**PROBLEM TO SOLVE**
Nothing beyond the line containing "R11: 12k (SIG4, VEXT) -> 12k (SIG4, VA)" is to be printed; print exactly each line from the start of the records below through that line, leaving out pictures.

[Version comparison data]
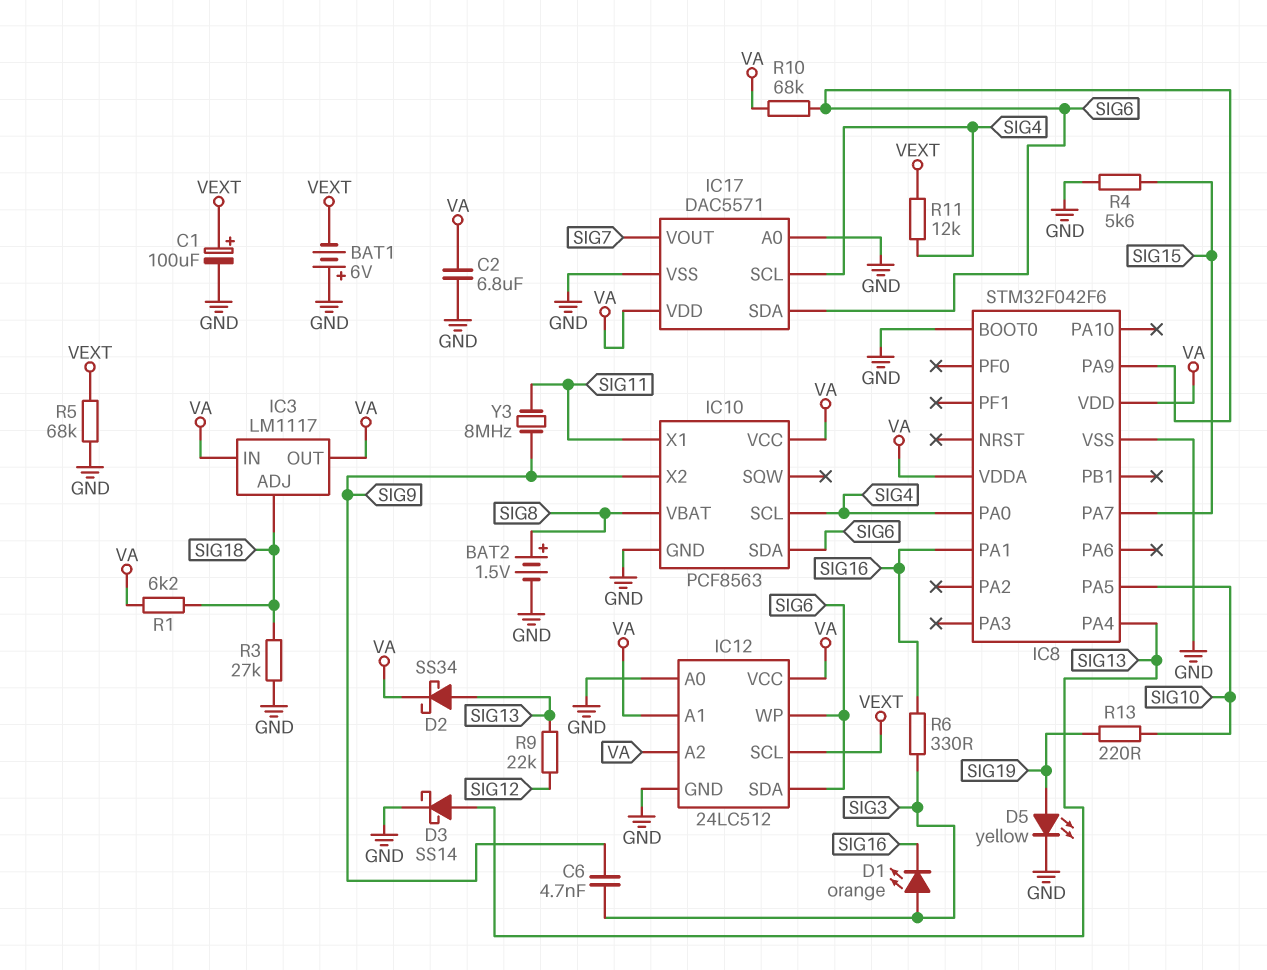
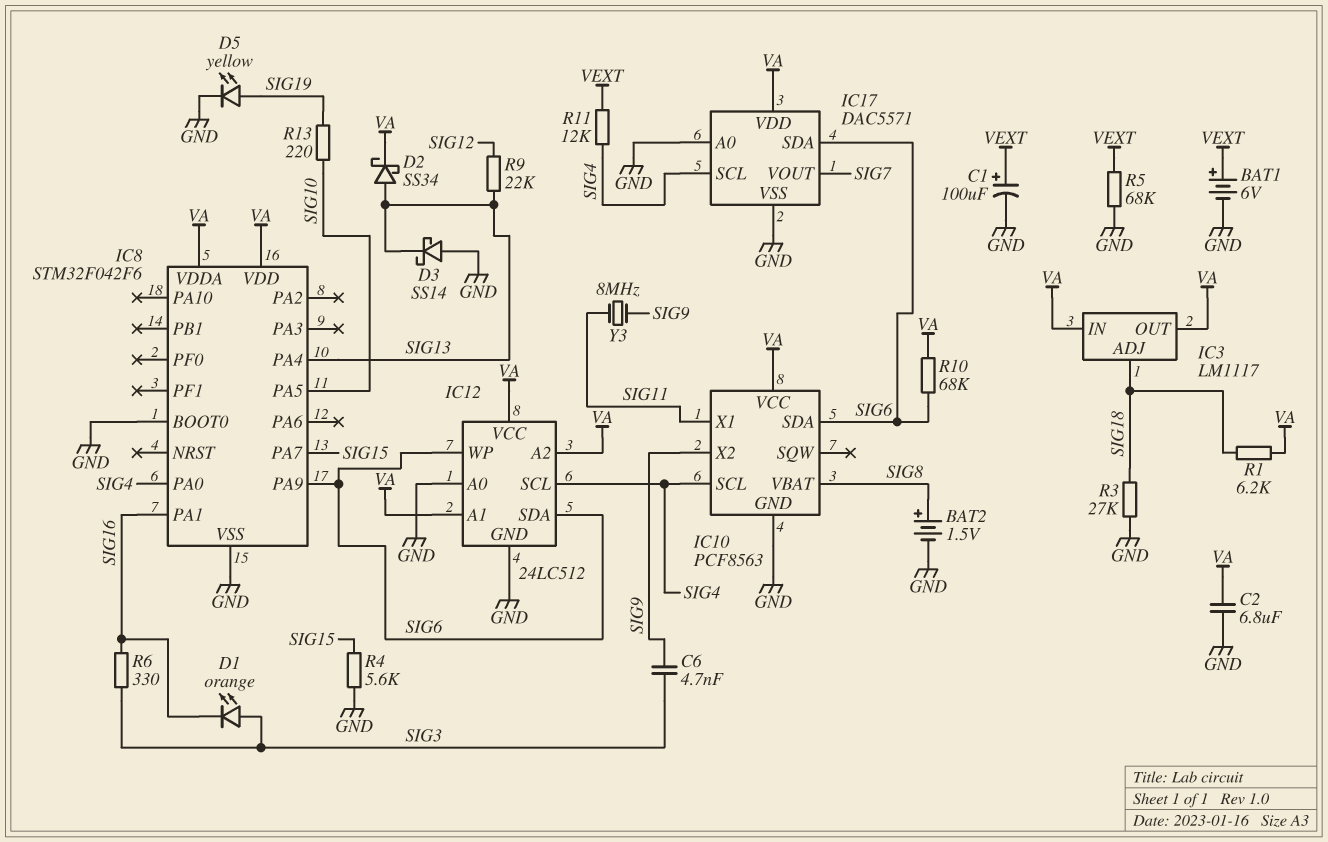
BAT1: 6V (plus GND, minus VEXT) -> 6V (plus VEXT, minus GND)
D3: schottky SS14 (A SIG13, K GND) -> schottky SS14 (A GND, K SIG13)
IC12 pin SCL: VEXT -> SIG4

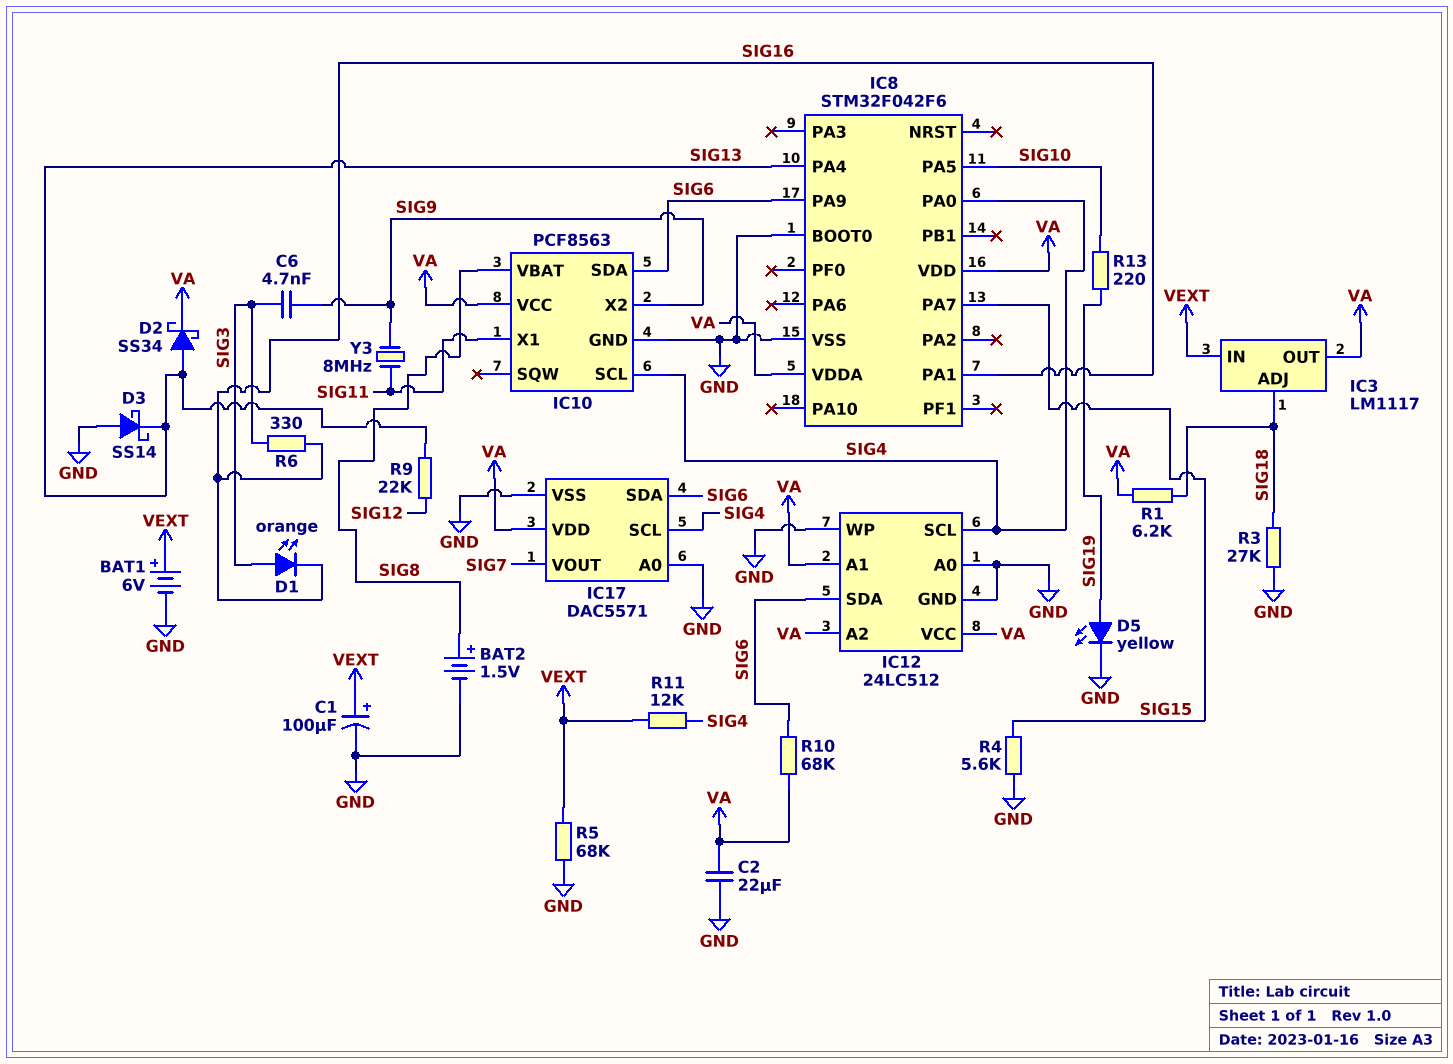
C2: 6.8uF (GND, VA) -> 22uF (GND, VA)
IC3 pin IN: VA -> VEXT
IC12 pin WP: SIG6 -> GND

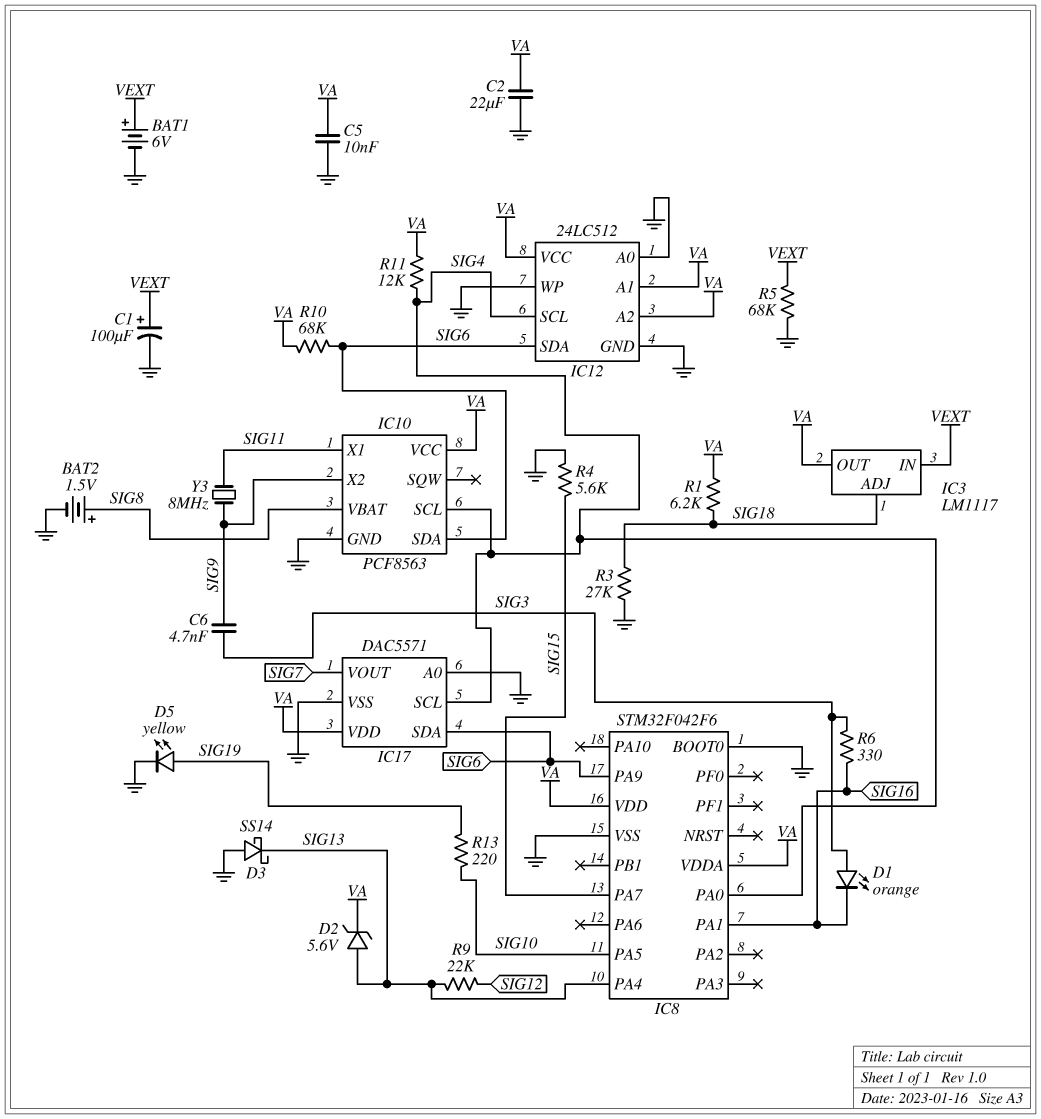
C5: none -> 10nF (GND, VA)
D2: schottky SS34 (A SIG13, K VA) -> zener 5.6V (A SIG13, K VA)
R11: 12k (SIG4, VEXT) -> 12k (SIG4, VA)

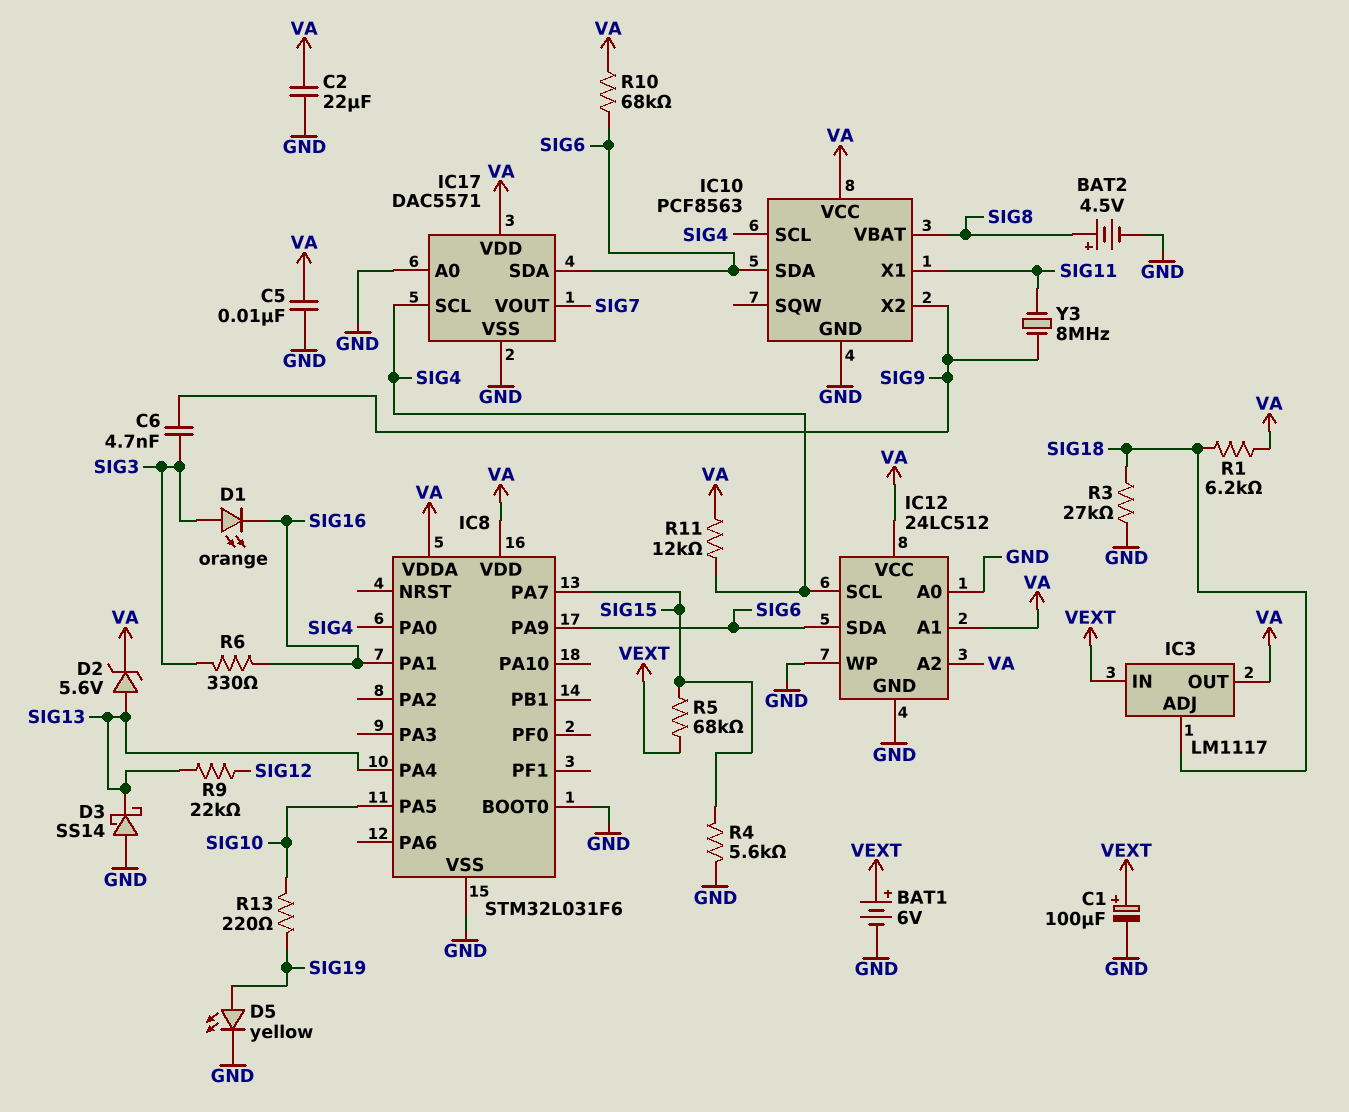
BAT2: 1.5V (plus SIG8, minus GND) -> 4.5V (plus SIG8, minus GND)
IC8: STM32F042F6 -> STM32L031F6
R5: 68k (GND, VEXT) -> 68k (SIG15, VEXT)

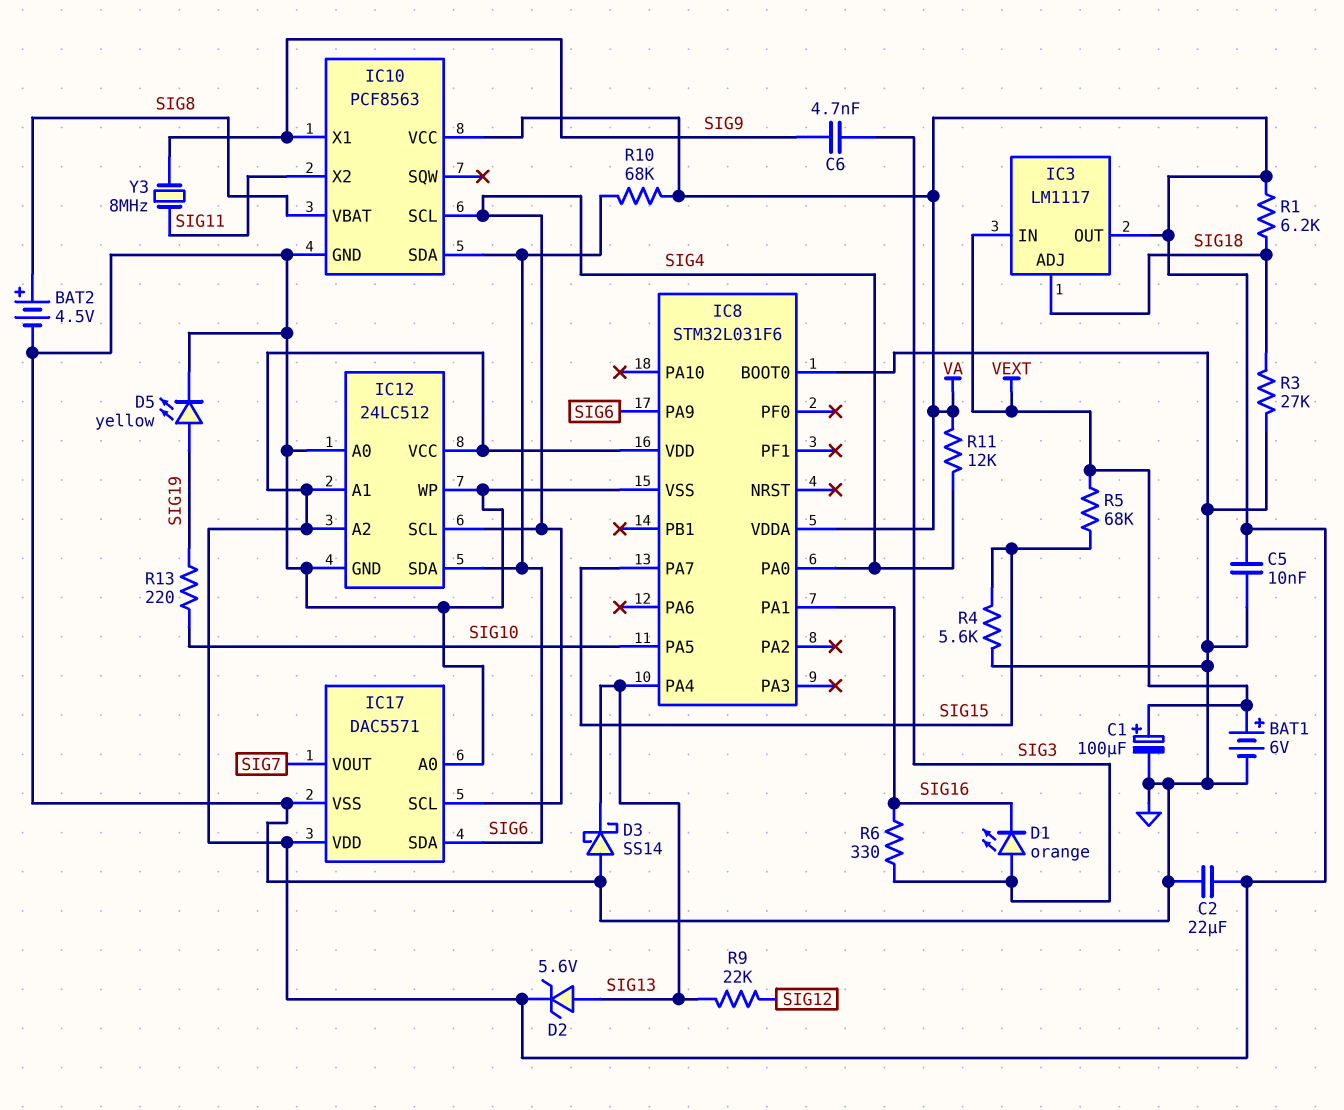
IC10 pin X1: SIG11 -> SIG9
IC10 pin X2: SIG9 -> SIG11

**ANSWER TO THIS EXERCISE**
BAT1: 6V (plus GND, minus VEXT) -> 6V (plus VEXT, minus GND)
D3: schottky SS14 (A SIG13, K GND) -> schottky SS14 (A GND, K SIG13)
IC12 pin SCL: VEXT -> SIG4

C2: 6.8uF (GND, VA) -> 22uF (GND, VA)
IC3 pin IN: VA -> VEXT
IC12 pin WP: SIG6 -> GND

C5: none -> 10nF (GND, VA)
D2: schottky SS34 (A SIG13, K VA) -> zener 5.6V (A SIG13, K VA)
R11: 12k (SIG4, VEXT) -> 12k (SIG4, VA)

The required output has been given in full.